====== Supplied data

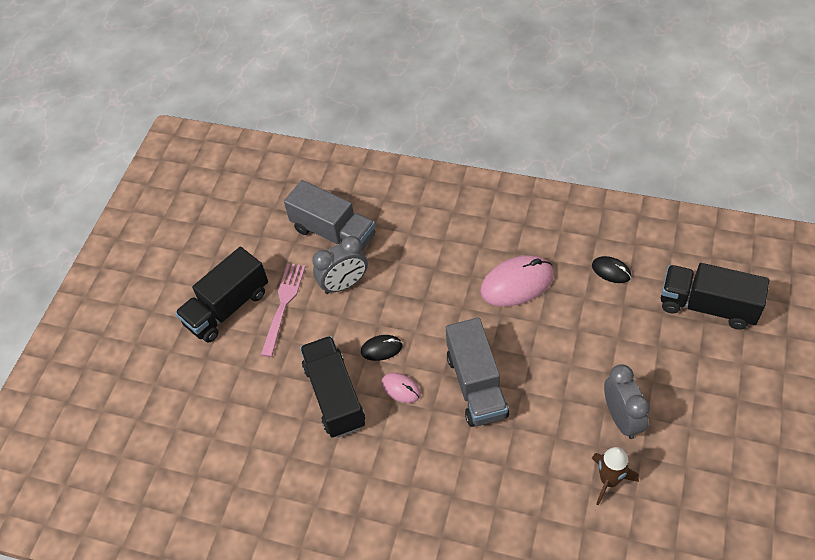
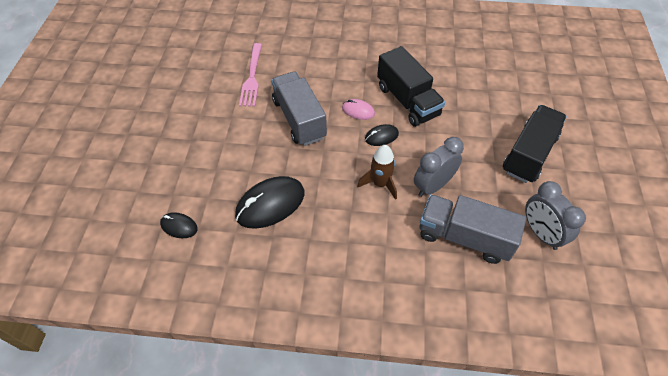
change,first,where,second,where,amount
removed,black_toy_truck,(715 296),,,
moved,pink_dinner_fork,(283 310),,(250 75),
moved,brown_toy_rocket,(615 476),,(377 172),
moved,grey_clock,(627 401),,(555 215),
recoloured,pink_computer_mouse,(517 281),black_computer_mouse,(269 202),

============

What to produce: Exclude all images and return the listing word for word.

Response:
change,first,where,second,where,amount
removed,black_toy_truck,(715 296),,,
moved,pink_dinner_fork,(283 310),,(250 75),
moved,brown_toy_rocket,(615 476),,(377 172),
moved,grey_clock,(627 401),,(555 215),
recoloured,pink_computer_mouse,(517 281),black_computer_mouse,(269 202),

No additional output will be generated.